**TASK TO COMPLETE**
Output the entries below unchanged, except for the pictures.

- Opening Delimiter -

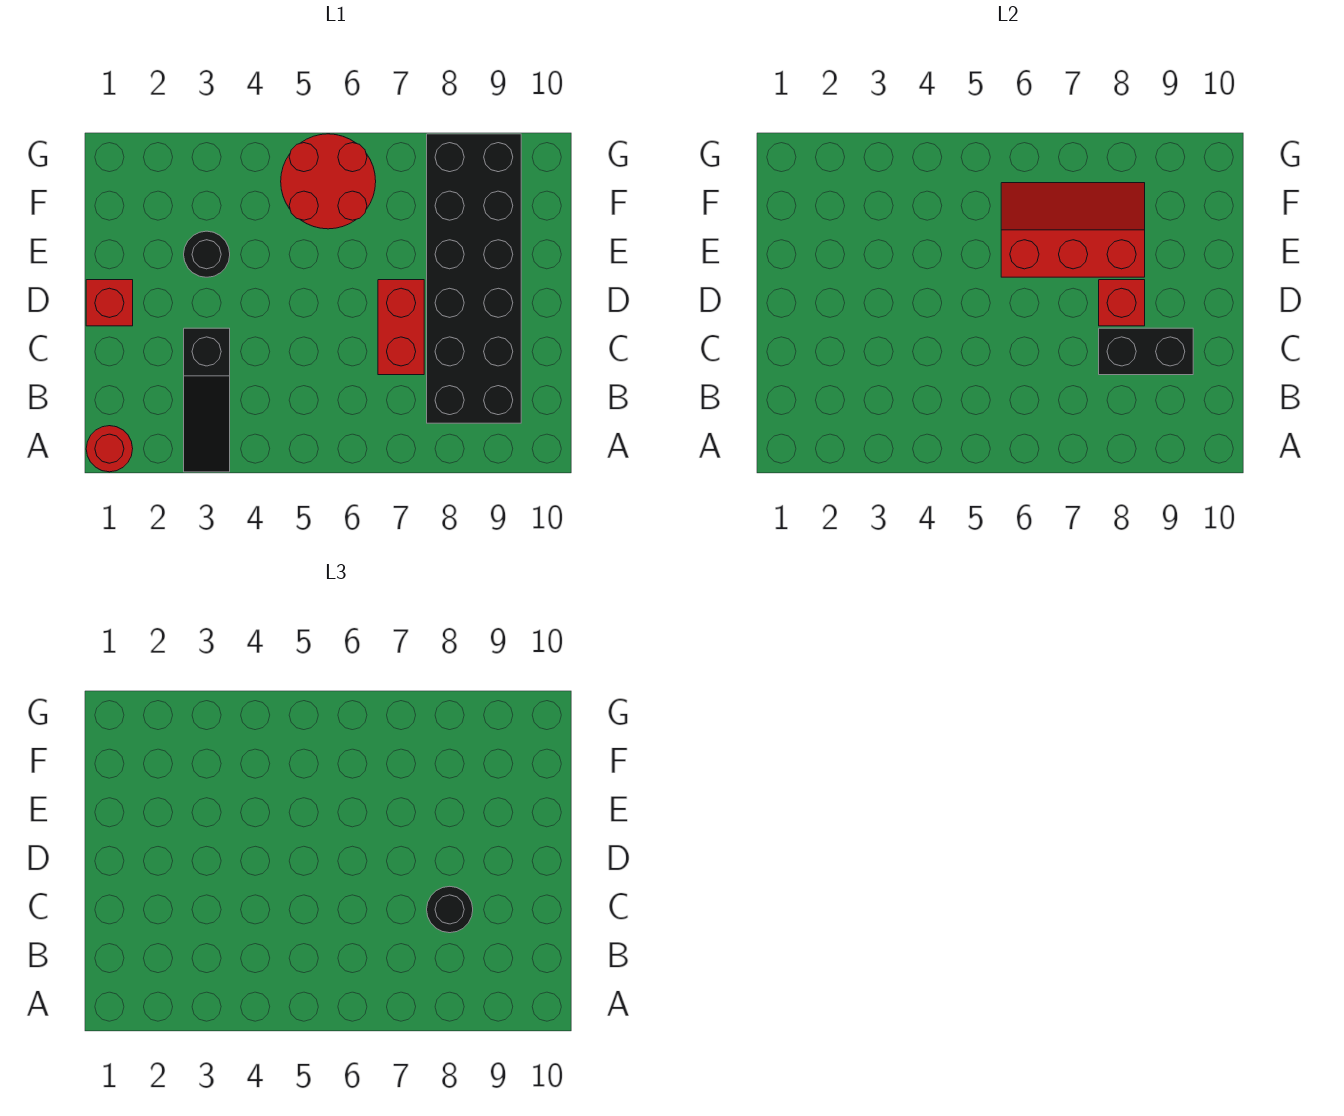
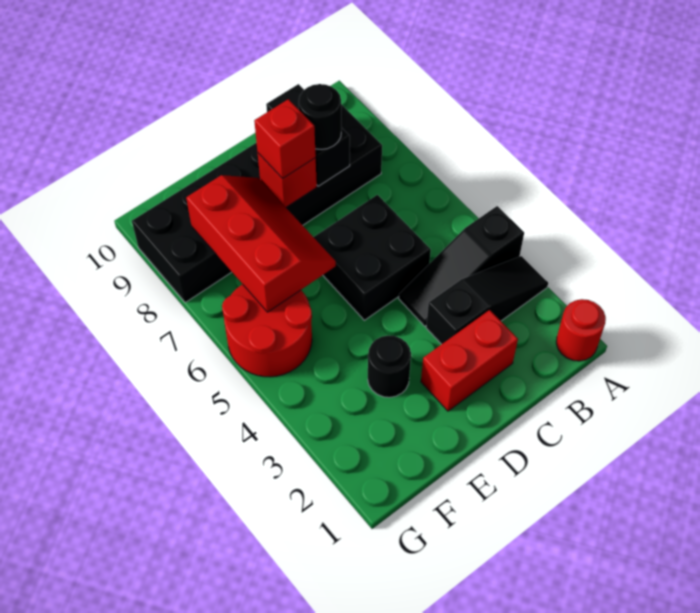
none -> black 1x3 slope [399,206,524,326]
none -> black 2x2 brick [314,195,431,320]
red 1x2 brick [378,280,424,375] -> red 1x2 brick moved to [421,310,518,411]
red 1x1 brick [86,280,133,326] -> red 1x1 brick moved to [254,99,316,179]
red 2x3 slope [1001,183,1145,277] -> red 2x3 slope turned to [186,175,336,312]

- Closing Delimiter -

**RESULT**
none -> black 1x3 slope [399,206,524,326]
none -> black 2x2 brick [314,195,431,320]
red 1x2 brick [378,280,424,375] -> red 1x2 brick moved to [421,310,518,411]
red 1x1 brick [86,280,133,326] -> red 1x1 brick moved to [254,99,316,179]
red 2x3 slope [1001,183,1145,277] -> red 2x3 slope turned to [186,175,336,312]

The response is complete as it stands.